→ TASK BRIEF
Please retype the records below exactly as they stand.

RECORDS PROVIDED START

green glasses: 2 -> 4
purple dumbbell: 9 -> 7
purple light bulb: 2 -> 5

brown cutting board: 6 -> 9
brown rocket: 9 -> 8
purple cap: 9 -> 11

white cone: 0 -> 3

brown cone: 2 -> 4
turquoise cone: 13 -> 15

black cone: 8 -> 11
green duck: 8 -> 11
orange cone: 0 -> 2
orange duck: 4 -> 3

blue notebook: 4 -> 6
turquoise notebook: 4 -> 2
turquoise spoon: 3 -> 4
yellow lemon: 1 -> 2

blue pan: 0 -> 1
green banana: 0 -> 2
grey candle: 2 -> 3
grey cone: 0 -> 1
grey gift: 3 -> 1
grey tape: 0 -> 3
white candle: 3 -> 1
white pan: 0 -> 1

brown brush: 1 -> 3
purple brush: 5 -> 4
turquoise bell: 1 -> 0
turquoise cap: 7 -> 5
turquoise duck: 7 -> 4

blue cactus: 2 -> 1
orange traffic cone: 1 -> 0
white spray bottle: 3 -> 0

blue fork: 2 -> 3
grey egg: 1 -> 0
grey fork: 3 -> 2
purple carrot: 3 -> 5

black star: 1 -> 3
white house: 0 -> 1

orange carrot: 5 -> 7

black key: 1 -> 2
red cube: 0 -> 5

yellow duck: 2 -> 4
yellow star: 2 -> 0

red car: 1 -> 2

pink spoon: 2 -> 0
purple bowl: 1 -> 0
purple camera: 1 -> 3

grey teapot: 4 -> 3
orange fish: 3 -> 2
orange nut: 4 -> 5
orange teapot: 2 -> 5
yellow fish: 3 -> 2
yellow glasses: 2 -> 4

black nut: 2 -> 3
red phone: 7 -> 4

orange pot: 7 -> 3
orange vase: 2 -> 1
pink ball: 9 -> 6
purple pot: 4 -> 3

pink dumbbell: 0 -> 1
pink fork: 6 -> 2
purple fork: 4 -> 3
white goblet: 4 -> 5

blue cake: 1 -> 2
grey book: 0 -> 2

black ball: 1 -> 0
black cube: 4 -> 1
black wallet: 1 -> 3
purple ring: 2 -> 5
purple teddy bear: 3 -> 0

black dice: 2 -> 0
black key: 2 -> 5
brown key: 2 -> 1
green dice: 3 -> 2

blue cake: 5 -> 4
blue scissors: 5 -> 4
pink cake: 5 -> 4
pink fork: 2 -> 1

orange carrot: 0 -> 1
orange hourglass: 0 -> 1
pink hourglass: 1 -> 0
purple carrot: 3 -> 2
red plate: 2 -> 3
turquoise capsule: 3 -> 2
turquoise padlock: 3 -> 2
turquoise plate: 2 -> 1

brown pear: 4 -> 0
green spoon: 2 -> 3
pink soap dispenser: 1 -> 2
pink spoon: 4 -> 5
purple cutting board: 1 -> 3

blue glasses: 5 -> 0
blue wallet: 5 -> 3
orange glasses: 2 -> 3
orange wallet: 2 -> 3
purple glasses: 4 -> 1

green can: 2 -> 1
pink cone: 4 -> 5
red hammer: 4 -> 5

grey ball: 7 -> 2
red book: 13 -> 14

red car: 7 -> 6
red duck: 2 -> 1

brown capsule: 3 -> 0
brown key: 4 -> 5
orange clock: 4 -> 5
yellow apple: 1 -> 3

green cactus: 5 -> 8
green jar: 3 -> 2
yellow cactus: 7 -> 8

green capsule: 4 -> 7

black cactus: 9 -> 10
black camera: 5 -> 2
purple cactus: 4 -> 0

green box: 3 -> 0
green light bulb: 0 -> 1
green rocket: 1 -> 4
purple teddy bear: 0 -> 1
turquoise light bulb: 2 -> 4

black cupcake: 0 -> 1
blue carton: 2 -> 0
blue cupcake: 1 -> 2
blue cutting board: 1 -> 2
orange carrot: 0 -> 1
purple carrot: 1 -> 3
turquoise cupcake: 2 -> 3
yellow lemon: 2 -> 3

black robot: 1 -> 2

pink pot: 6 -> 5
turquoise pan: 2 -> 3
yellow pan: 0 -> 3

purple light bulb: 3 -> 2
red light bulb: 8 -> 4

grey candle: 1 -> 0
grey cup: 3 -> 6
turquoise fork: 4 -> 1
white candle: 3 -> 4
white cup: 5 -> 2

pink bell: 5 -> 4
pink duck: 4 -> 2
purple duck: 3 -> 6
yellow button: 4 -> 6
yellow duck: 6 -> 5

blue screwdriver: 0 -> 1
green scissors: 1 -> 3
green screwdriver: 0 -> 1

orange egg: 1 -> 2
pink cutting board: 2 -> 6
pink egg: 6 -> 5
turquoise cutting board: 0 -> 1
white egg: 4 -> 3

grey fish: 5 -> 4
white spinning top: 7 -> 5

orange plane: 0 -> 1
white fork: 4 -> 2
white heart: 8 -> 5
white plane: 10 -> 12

RECORDS PROVIDED END

→ RESPONSE TO THIS EXERCISE
green glasses: 2 -> 4
purple dumbbell: 9 -> 7
purple light bulb: 2 -> 5

brown cutting board: 6 -> 9
brown rocket: 9 -> 8
purple cap: 9 -> 11

white cone: 0 -> 3

brown cone: 2 -> 4
turquoise cone: 13 -> 15

black cone: 8 -> 11
green duck: 8 -> 11
orange cone: 0 -> 2
orange duck: 4 -> 3

blue notebook: 4 -> 6
turquoise notebook: 4 -> 2
turquoise spoon: 3 -> 4
yellow lemon: 1 -> 2

blue pan: 0 -> 1
green banana: 0 -> 2
grey candle: 2 -> 3
grey cone: 0 -> 1
grey gift: 3 -> 1
grey tape: 0 -> 3
white candle: 3 -> 1
white pan: 0 -> 1

brown brush: 1 -> 3
purple brush: 5 -> 4
turquoise bell: 1 -> 0
turquoise cap: 7 -> 5
turquoise duck: 7 -> 4

blue cactus: 2 -> 1
orange traffic cone: 1 -> 0
white spray bottle: 3 -> 0

blue fork: 2 -> 3
grey egg: 1 -> 0
grey fork: 3 -> 2
purple carrot: 3 -> 5

black star: 1 -> 3
white house: 0 -> 1

orange carrot: 5 -> 7

black key: 1 -> 2
red cube: 0 -> 5

yellow duck: 2 -> 4
yellow star: 2 -> 0

red car: 1 -> 2

pink spoon: 2 -> 0
purple bowl: 1 -> 0
purple camera: 1 -> 3

grey teapot: 4 -> 3
orange fish: 3 -> 2
orange nut: 4 -> 5
orange teapot: 2 -> 5
yellow fish: 3 -> 2
yellow glasses: 2 -> 4

black nut: 2 -> 3
red phone: 7 -> 4

orange pot: 7 -> 3
orange vase: 2 -> 1
pink ball: 9 -> 6
purple pot: 4 -> 3

pink dumbbell: 0 -> 1
pink fork: 6 -> 2
purple fork: 4 -> 3
white goblet: 4 -> 5

blue cake: 1 -> 2
grey book: 0 -> 2

black ball: 1 -> 0
black cube: 4 -> 1
black wallet: 1 -> 3
purple ring: 2 -> 5
purple teddy bear: 3 -> 0

black dice: 2 -> 0
black key: 2 -> 5
brown key: 2 -> 1
green dice: 3 -> 2

blue cake: 5 -> 4
blue scissors: 5 -> 4
pink cake: 5 -> 4
pink fork: 2 -> 1

orange carrot: 0 -> 1
orange hourglass: 0 -> 1
pink hourglass: 1 -> 0
purple carrot: 3 -> 2
red plate: 2 -> 3
turquoise capsule: 3 -> 2
turquoise padlock: 3 -> 2
turquoise plate: 2 -> 1

brown pear: 4 -> 0
green spoon: 2 -> 3
pink soap dispenser: 1 -> 2
pink spoon: 4 -> 5
purple cutting board: 1 -> 3

blue glasses: 5 -> 0
blue wallet: 5 -> 3
orange glasses: 2 -> 3
orange wallet: 2 -> 3
purple glasses: 4 -> 1

green can: 2 -> 1
pink cone: 4 -> 5
red hammer: 4 -> 5

grey ball: 7 -> 2
red book: 13 -> 14

red car: 7 -> 6
red duck: 2 -> 1

brown capsule: 3 -> 0
brown key: 4 -> 5
orange clock: 4 -> 5
yellow apple: 1 -> 3

green cactus: 5 -> 8
green jar: 3 -> 2
yellow cactus: 7 -> 8

green capsule: 4 -> 7

black cactus: 9 -> 10
black camera: 5 -> 2
purple cactus: 4 -> 0

green box: 3 -> 0
green light bulb: 0 -> 1
green rocket: 1 -> 4
purple teddy bear: 0 -> 1
turquoise light bulb: 2 -> 4

black cupcake: 0 -> 1
blue carton: 2 -> 0
blue cupcake: 1 -> 2
blue cutting board: 1 -> 2
orange carrot: 0 -> 1
purple carrot: 1 -> 3
turquoise cupcake: 2 -> 3
yellow lemon: 2 -> 3

black robot: 1 -> 2

pink pot: 6 -> 5
turquoise pan: 2 -> 3
yellow pan: 0 -> 3

purple light bulb: 3 -> 2
red light bulb: 8 -> 4

grey candle: 1 -> 0
grey cup: 3 -> 6
turquoise fork: 4 -> 1
white candle: 3 -> 4
white cup: 5 -> 2

pink bell: 5 -> 4
pink duck: 4 -> 2
purple duck: 3 -> 6
yellow button: 4 -> 6
yellow duck: 6 -> 5

blue screwdriver: 0 -> 1
green scissors: 1 -> 3
green screwdriver: 0 -> 1

orange egg: 1 -> 2
pink cutting board: 2 -> 6
pink egg: 6 -> 5
turquoise cutting board: 0 -> 1
white egg: 4 -> 3

grey fish: 5 -> 4
white spinning top: 7 -> 5

orange plane: 0 -> 1
white fork: 4 -> 2
white heart: 8 -> 5
white plane: 10 -> 12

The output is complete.